#### EXERCISE INSTRUCTIONS:
With the images set aside, retype every record below character for character.

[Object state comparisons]
════════════════════

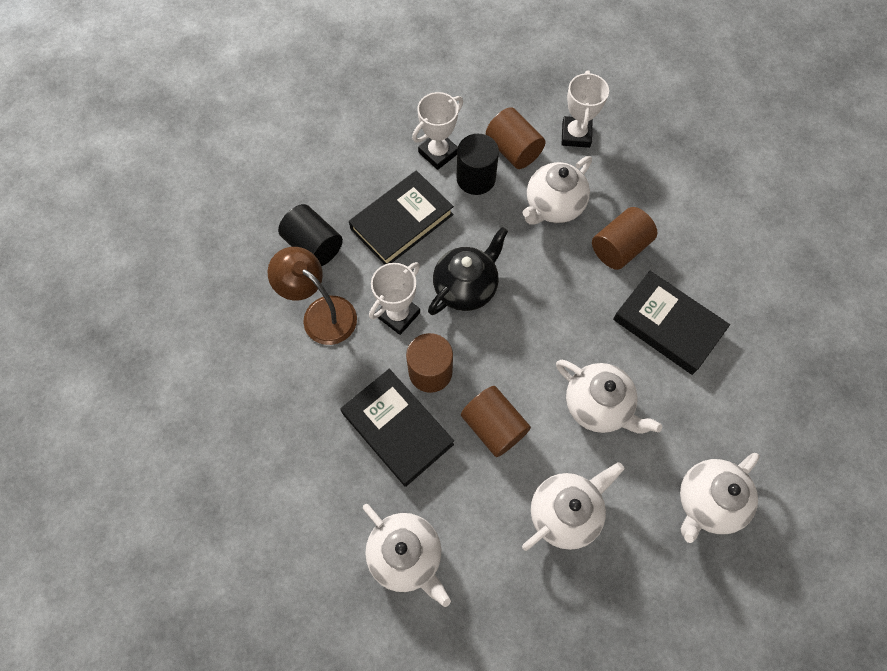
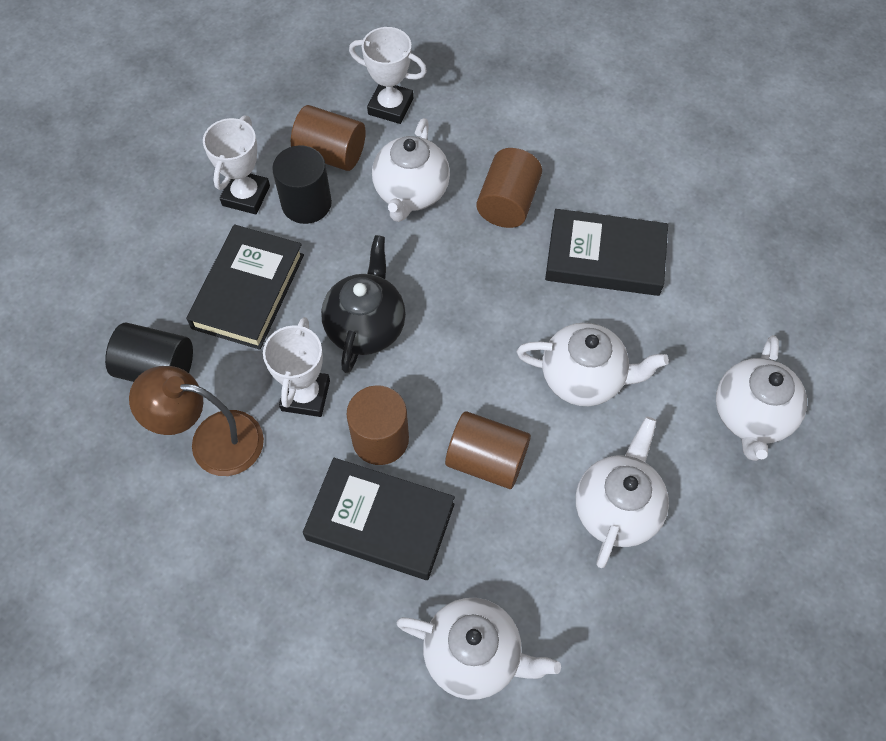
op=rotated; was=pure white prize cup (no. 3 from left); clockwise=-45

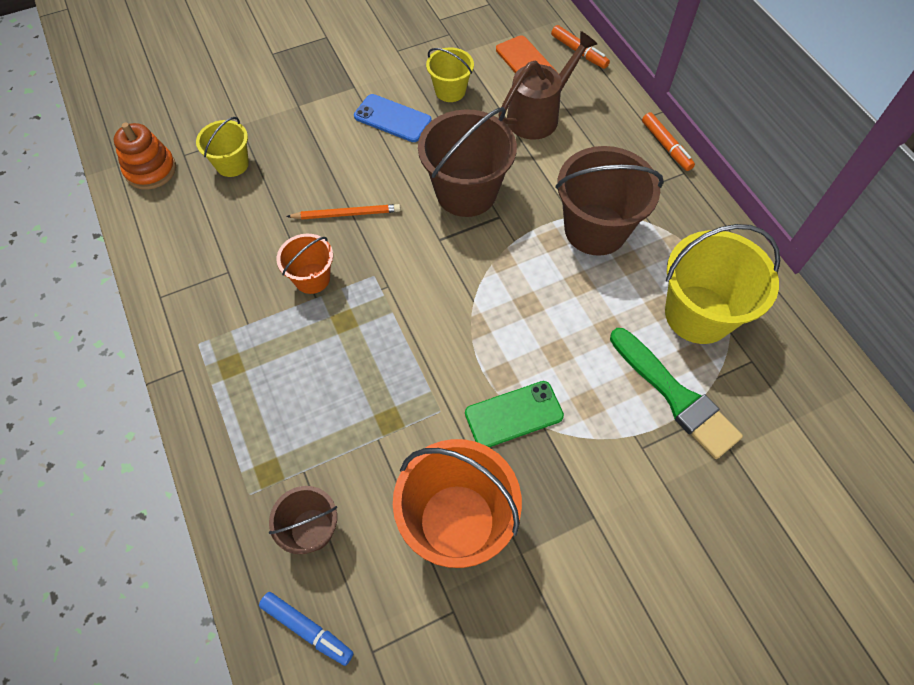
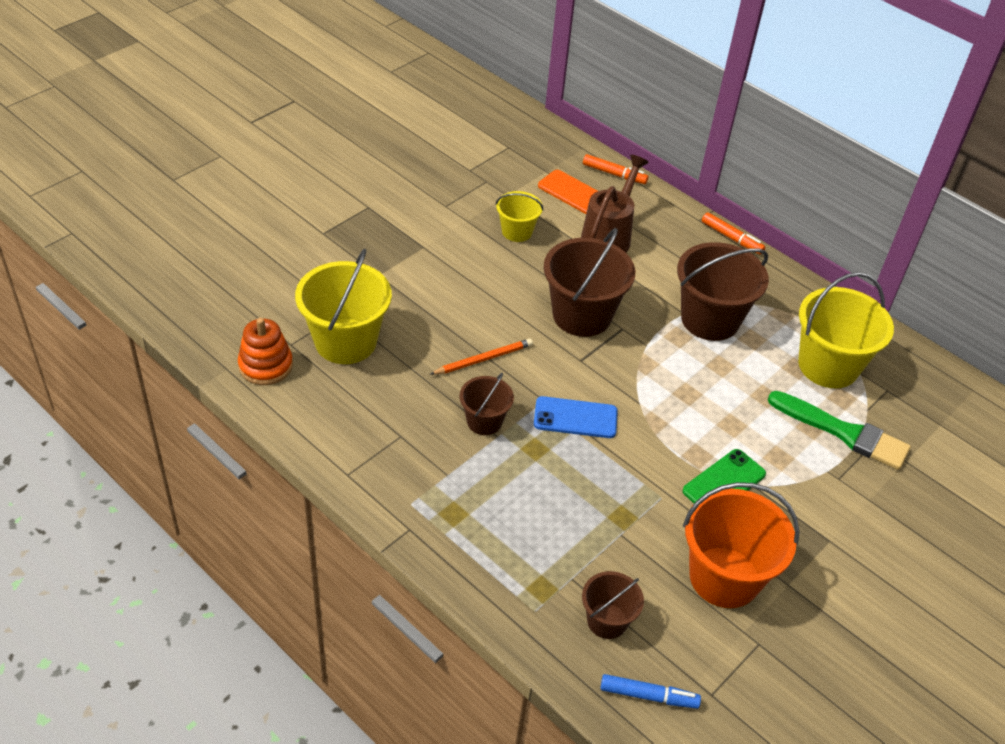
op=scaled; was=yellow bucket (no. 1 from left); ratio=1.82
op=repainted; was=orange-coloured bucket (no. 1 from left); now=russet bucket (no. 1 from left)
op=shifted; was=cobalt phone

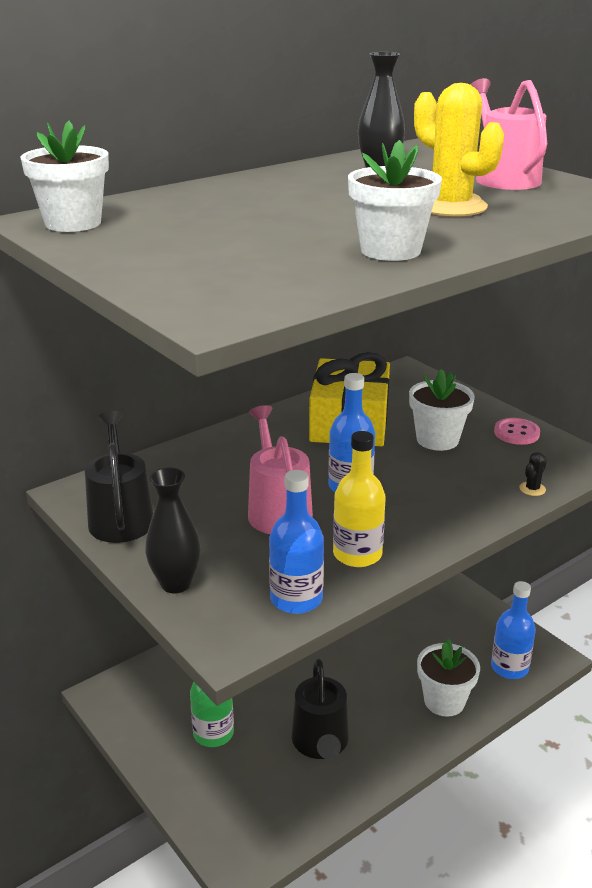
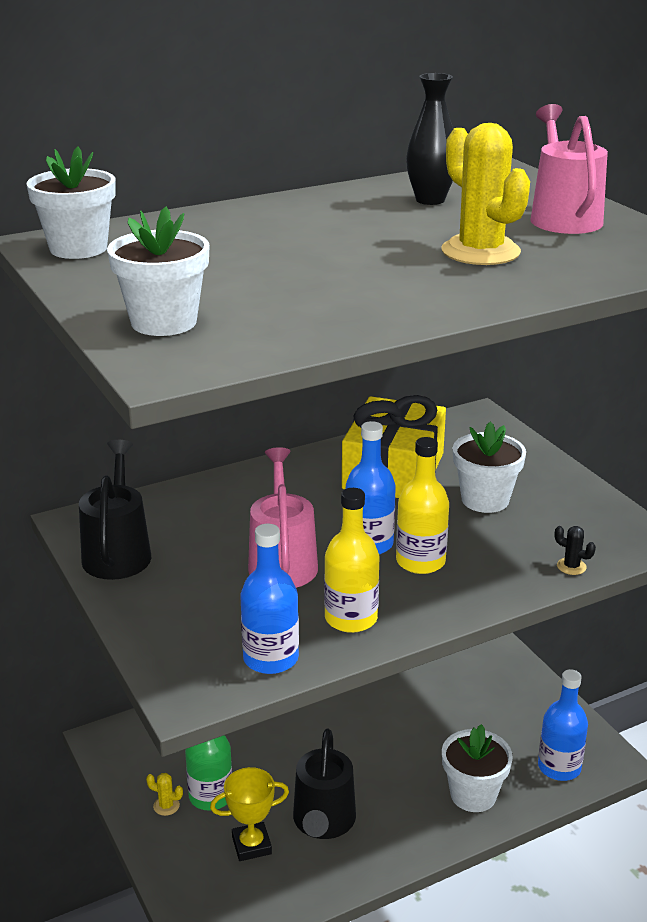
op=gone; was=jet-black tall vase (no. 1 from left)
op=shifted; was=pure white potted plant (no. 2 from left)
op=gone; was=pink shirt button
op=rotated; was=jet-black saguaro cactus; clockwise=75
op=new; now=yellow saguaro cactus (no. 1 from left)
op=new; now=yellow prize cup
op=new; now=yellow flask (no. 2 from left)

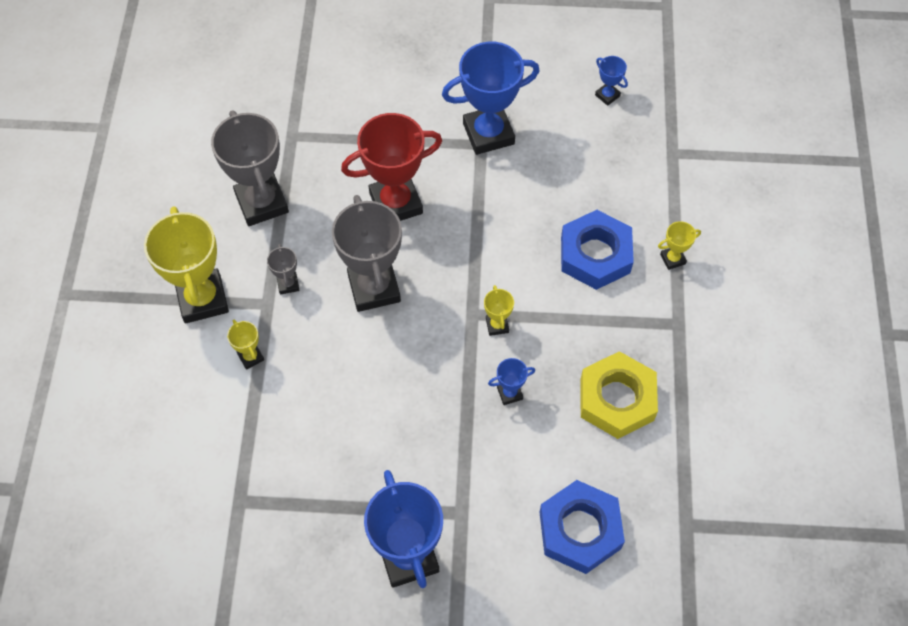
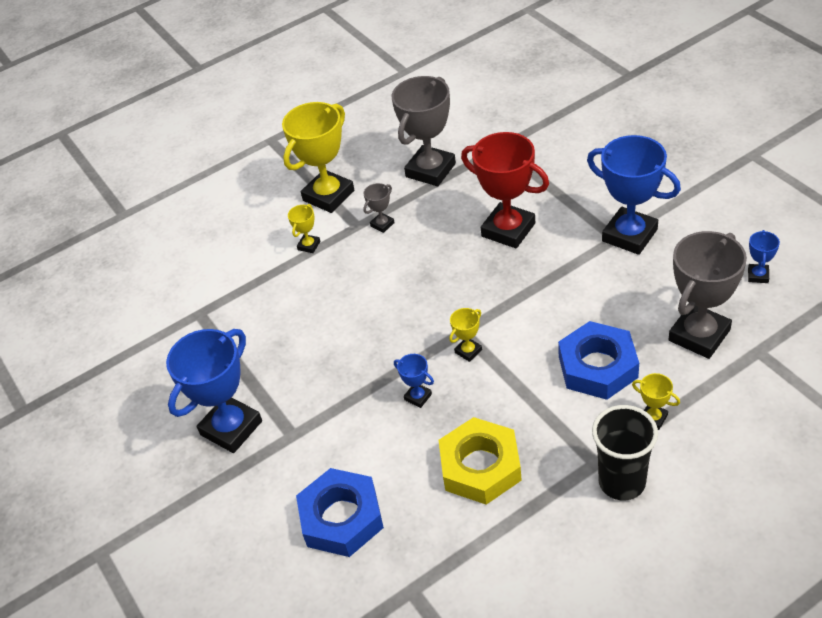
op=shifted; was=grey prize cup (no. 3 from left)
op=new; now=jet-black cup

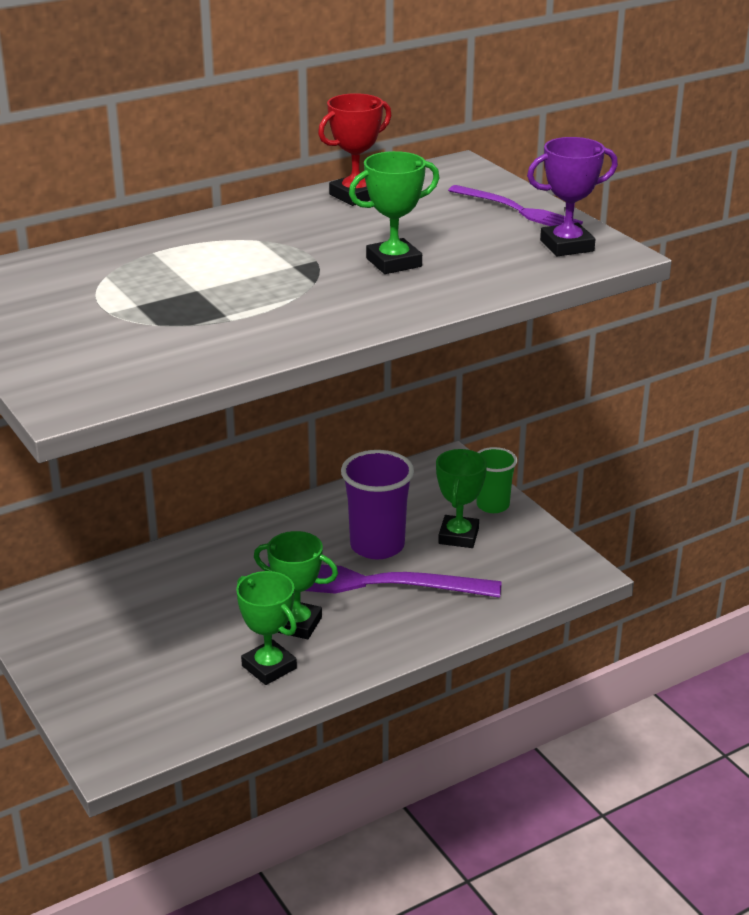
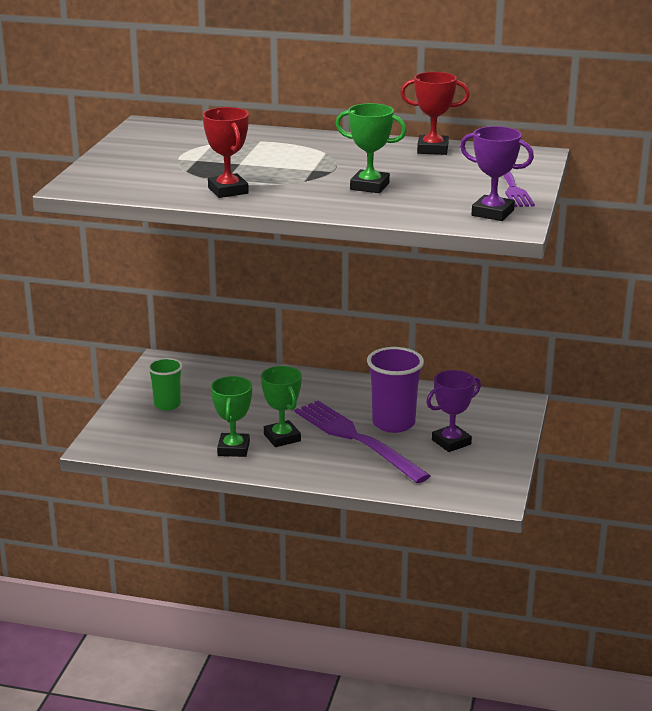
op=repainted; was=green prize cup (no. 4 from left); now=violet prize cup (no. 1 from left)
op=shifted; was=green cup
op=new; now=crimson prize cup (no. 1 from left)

════════════════════

#### EXERCISE SOLUTION:
op=rotated; was=pure white prize cup (no. 3 from left); clockwise=-45

op=scaled; was=yellow bucket (no. 1 from left); ratio=1.82
op=repainted; was=orange-coloured bucket (no. 1 from left); now=russet bucket (no. 1 from left)
op=shifted; was=cobalt phone

op=gone; was=jet-black tall vase (no. 1 from left)
op=shifted; was=pure white potted plant (no. 2 from left)
op=gone; was=pink shirt button
op=rotated; was=jet-black saguaro cactus; clockwise=75
op=new; now=yellow saguaro cactus (no. 1 from left)
op=new; now=yellow prize cup
op=new; now=yellow flask (no. 2 from left)

op=shifted; was=grey prize cup (no. 3 from left)
op=new; now=jet-black cup

op=repainted; was=green prize cup (no. 4 from left); now=violet prize cup (no. 1 from left)
op=shifted; was=green cup
op=new; now=crimson prize cup (no. 1 from left)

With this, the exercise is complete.